■ **WORK ITEM**
Among the records that follow, find the line with "black teapot: 1 -> 3" and the line with "yellow truck: 8 -> 6". Set down those lines and all lines between them exactly, without adding anything.

■ **SOURCE MATERIAL**
--------------------------------------------------

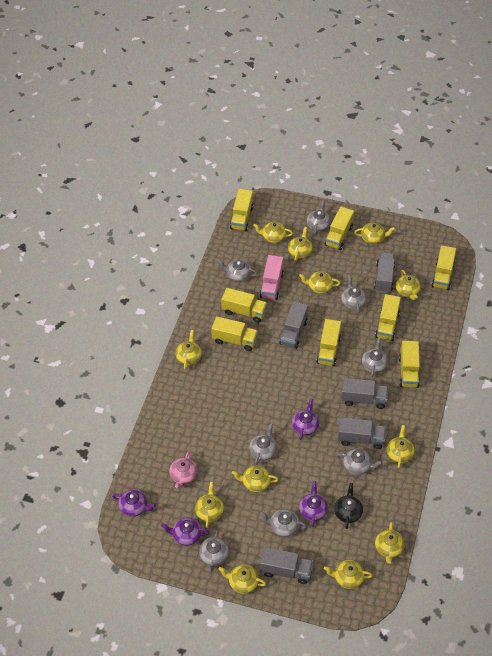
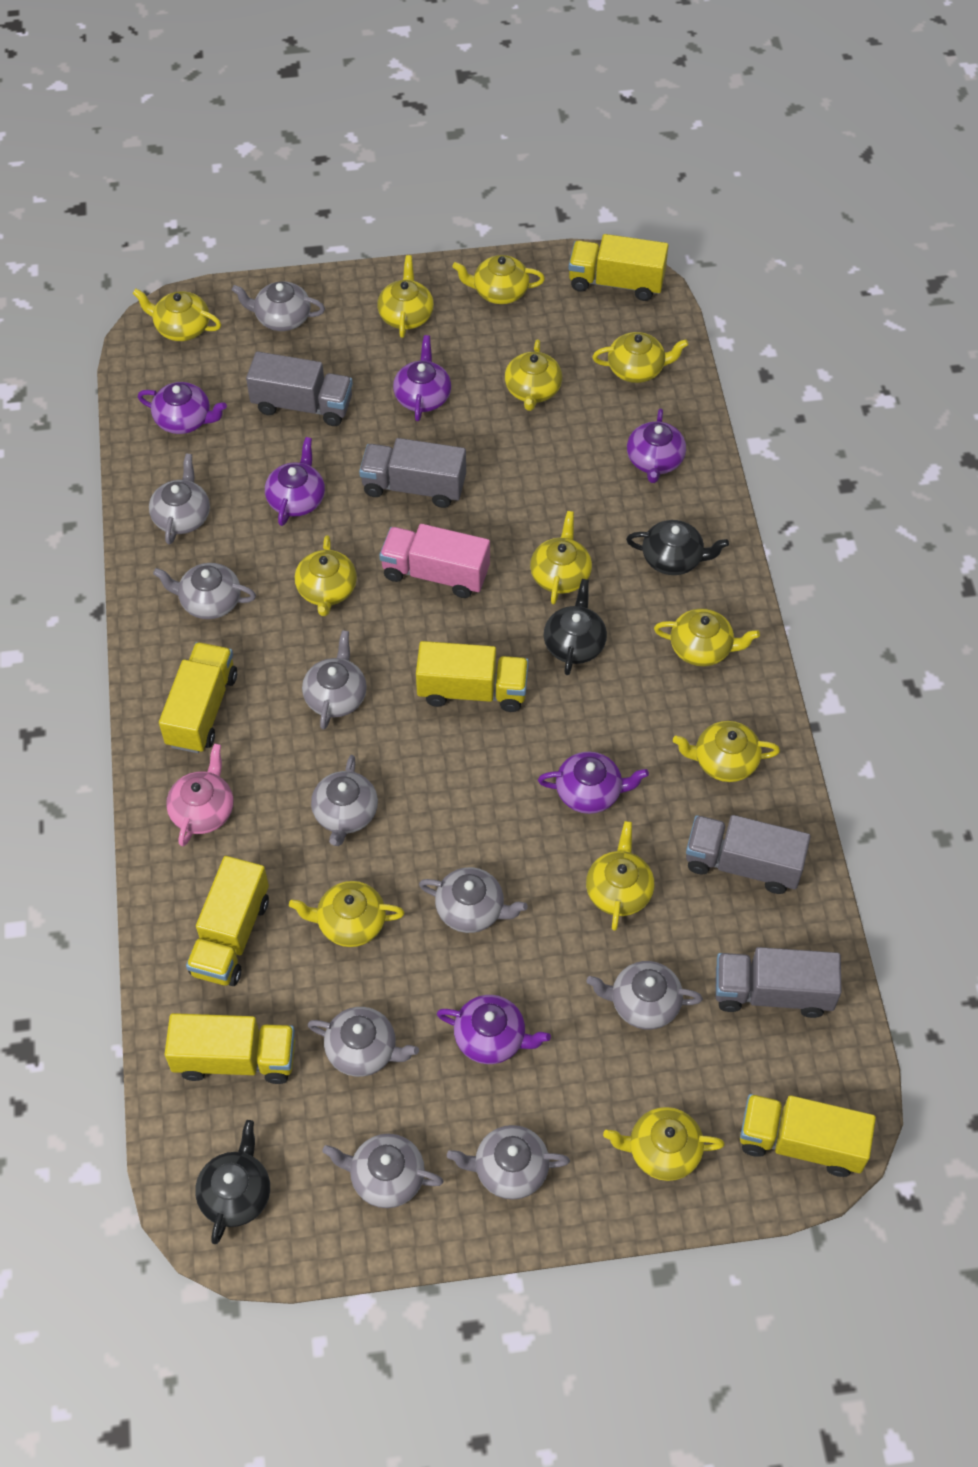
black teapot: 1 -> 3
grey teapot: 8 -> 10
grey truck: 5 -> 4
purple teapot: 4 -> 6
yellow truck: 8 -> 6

--------------------------------------------------

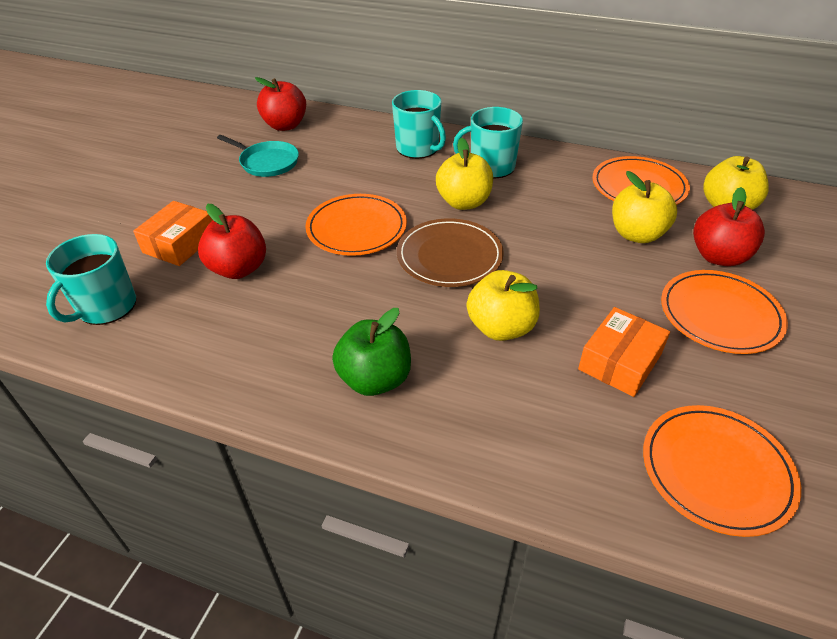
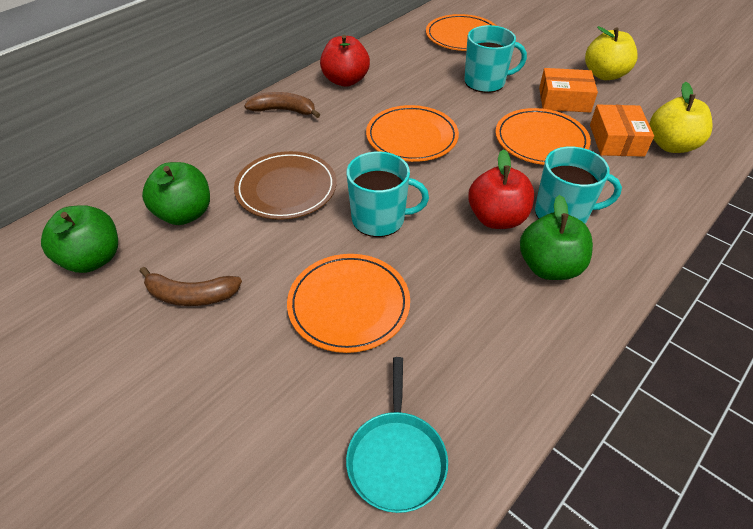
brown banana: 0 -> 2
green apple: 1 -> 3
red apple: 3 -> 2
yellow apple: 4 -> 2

--------------------------------------------------

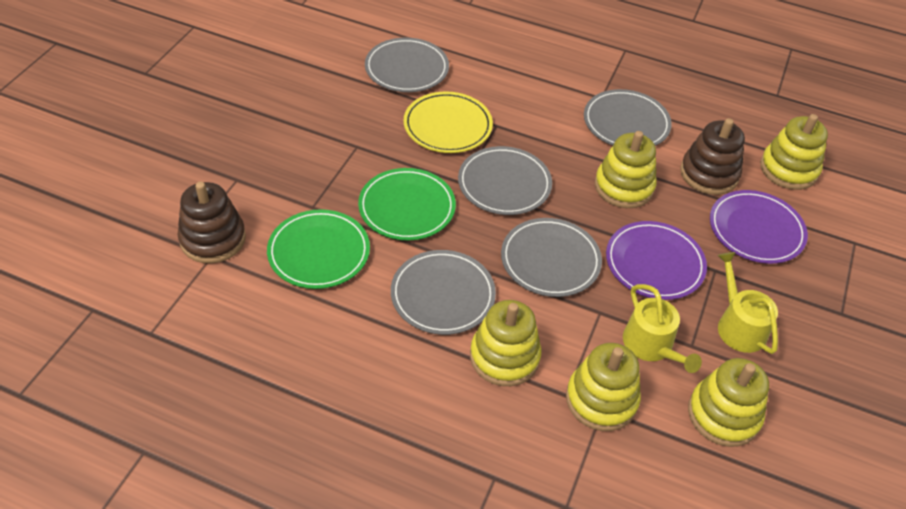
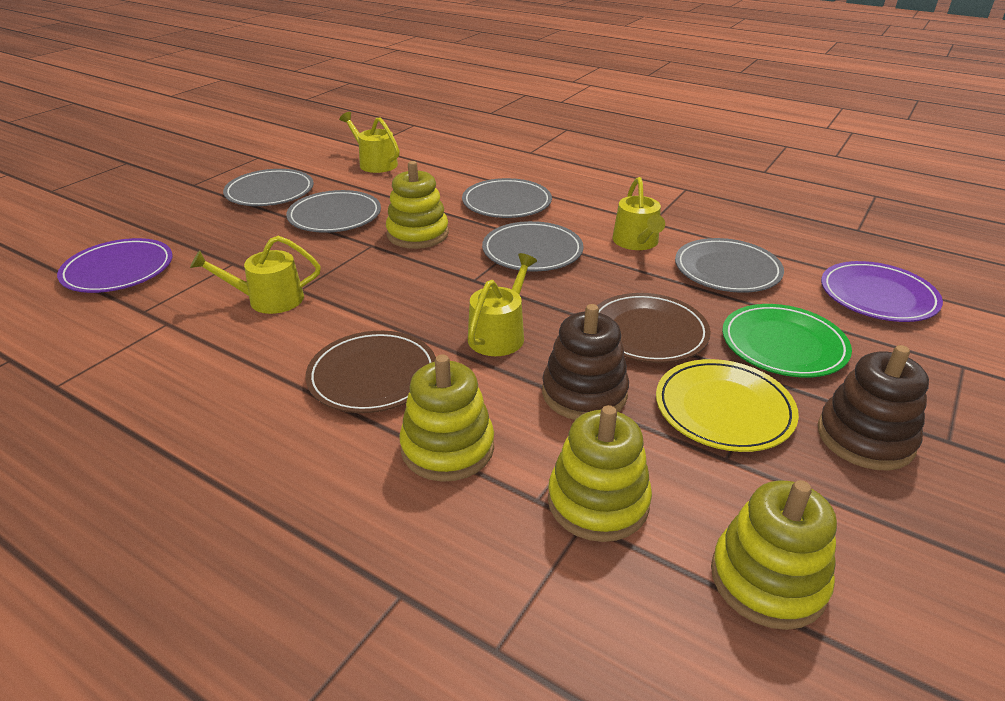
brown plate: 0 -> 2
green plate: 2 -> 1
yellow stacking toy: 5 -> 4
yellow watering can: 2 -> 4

--------------------------------------------------

■ **TASK SOLUTION**
black teapot: 1 -> 3
grey teapot: 8 -> 10
grey truck: 5 -> 4
purple teapot: 4 -> 6
yellow truck: 8 -> 6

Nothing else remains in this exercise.